#### Excerpted data
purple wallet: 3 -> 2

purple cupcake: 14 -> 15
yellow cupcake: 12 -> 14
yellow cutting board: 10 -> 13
########
#### Excerpted data
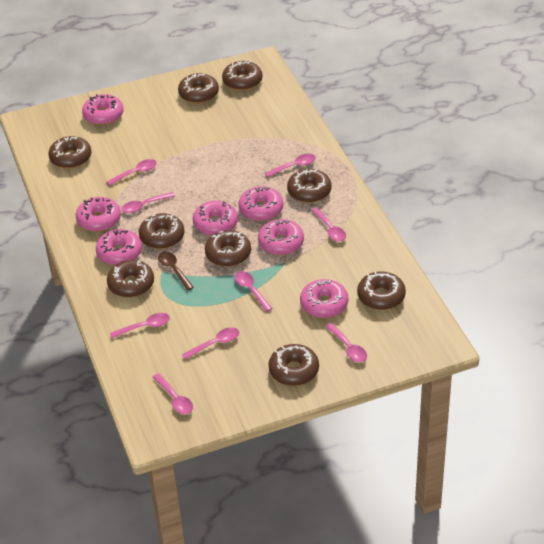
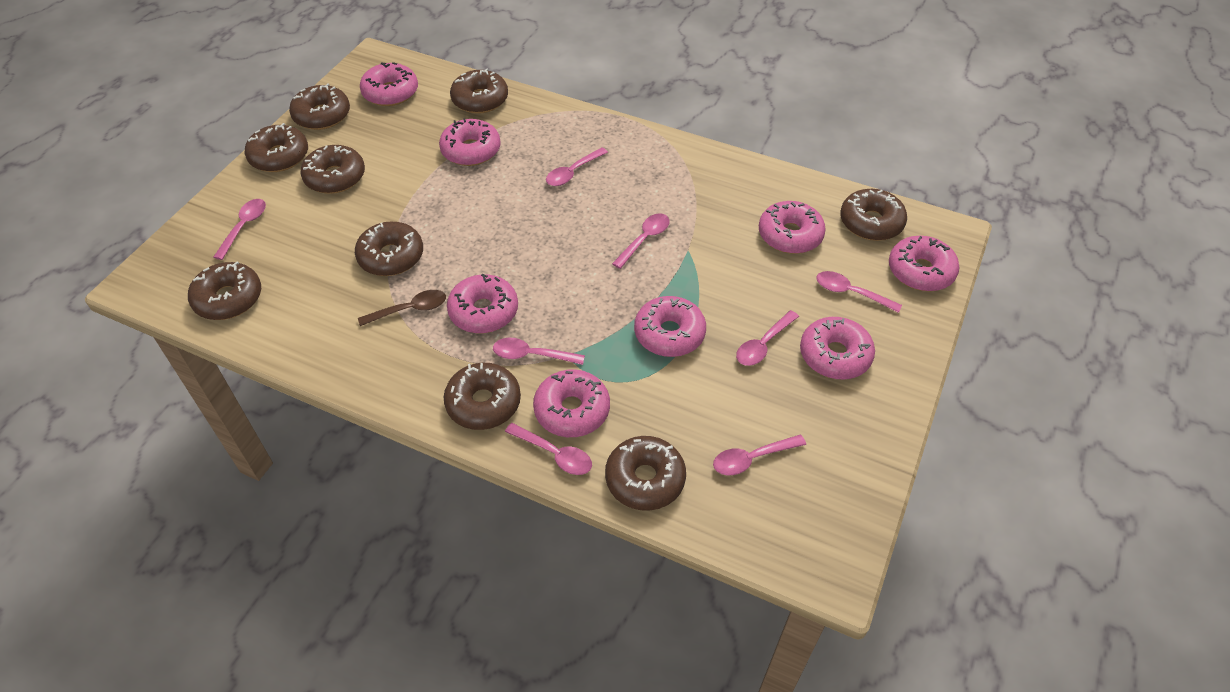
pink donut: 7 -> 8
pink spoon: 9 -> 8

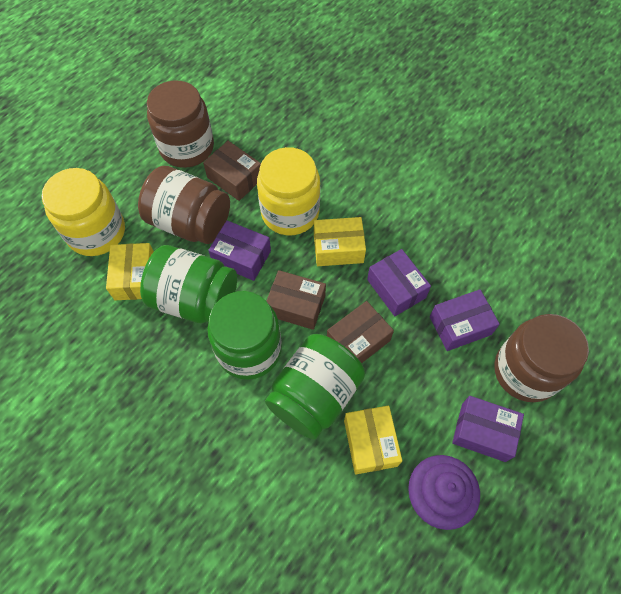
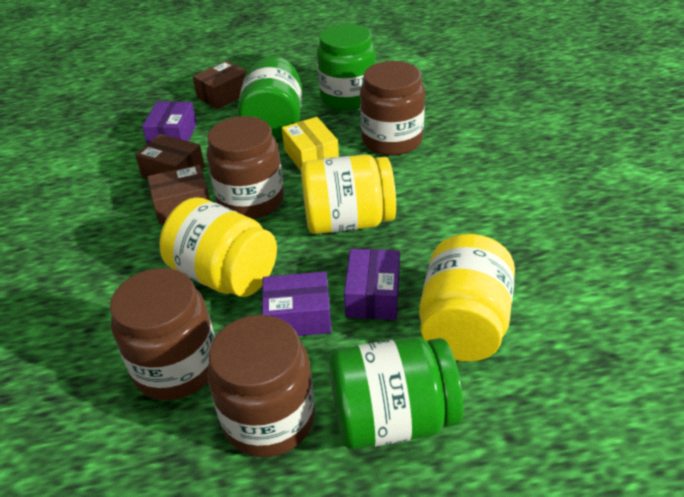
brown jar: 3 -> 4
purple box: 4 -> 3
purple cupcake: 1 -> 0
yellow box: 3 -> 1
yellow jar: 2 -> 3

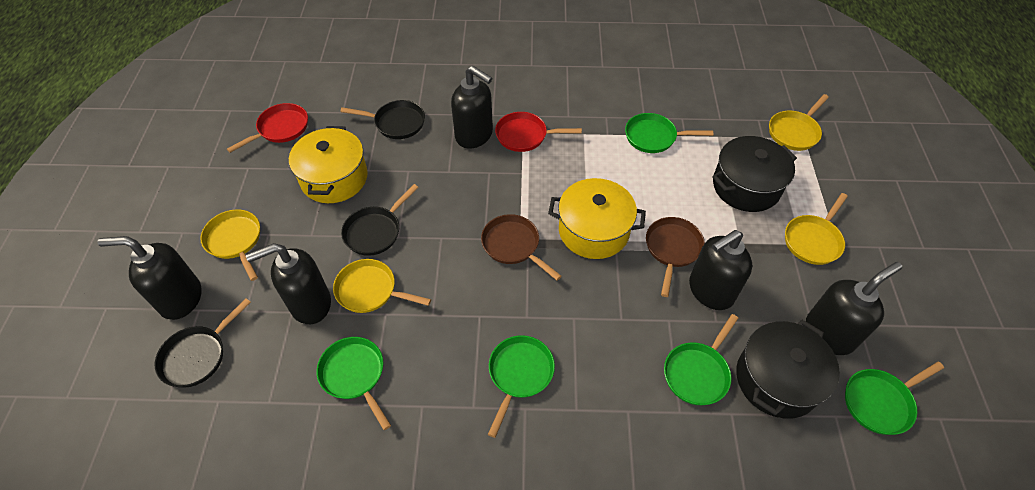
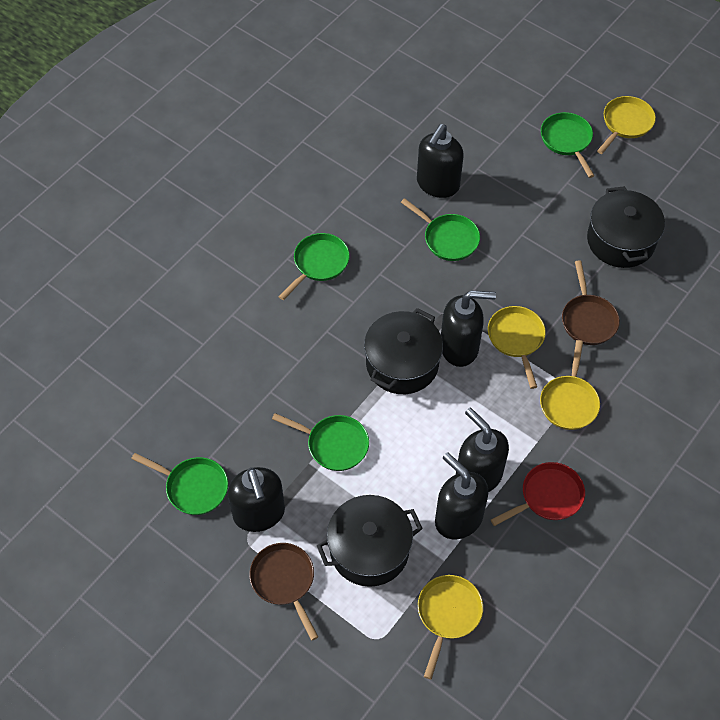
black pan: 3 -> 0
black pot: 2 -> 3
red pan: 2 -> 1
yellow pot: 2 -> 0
########
#### Excerpted data
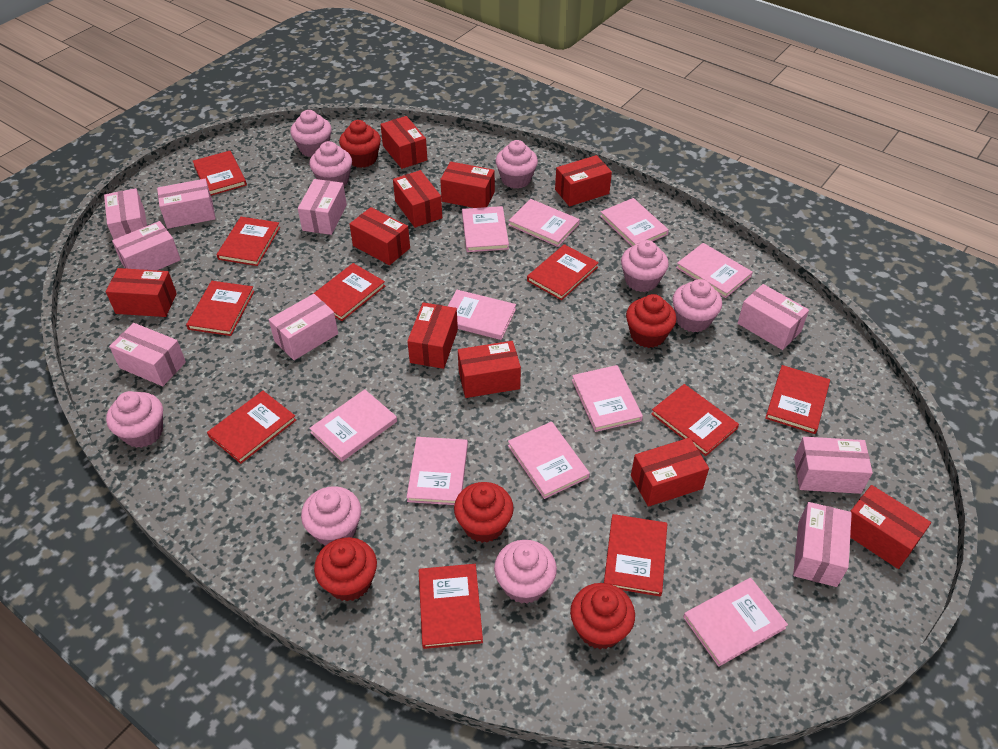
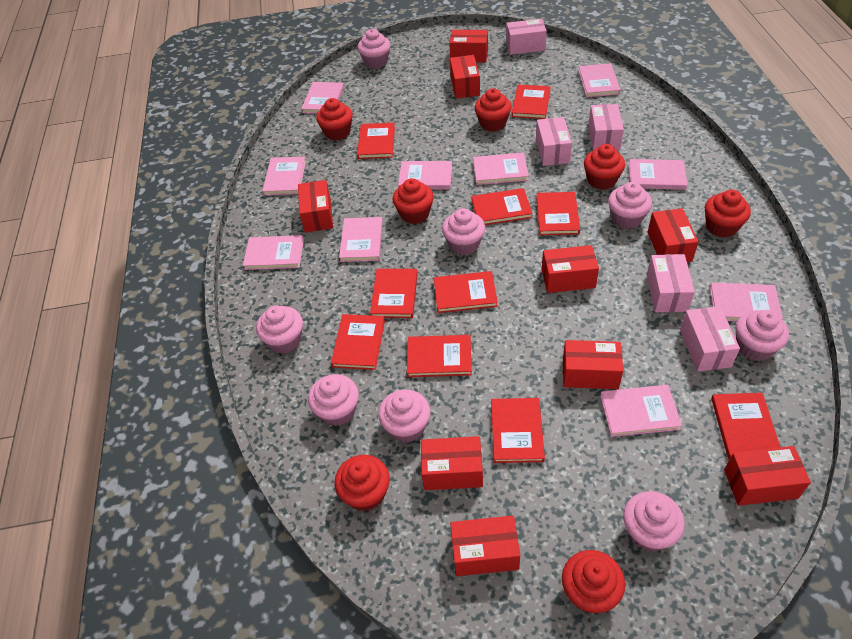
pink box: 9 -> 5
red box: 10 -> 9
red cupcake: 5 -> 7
########
▶ **What the exercise asks**
Pull every line containing "purple" out of the material and copy it.

▶ **Written reply**
purple wallet: 3 -> 2
purple cupcake: 14 -> 15
purple box: 4 -> 3
purple cupcake: 1 -> 0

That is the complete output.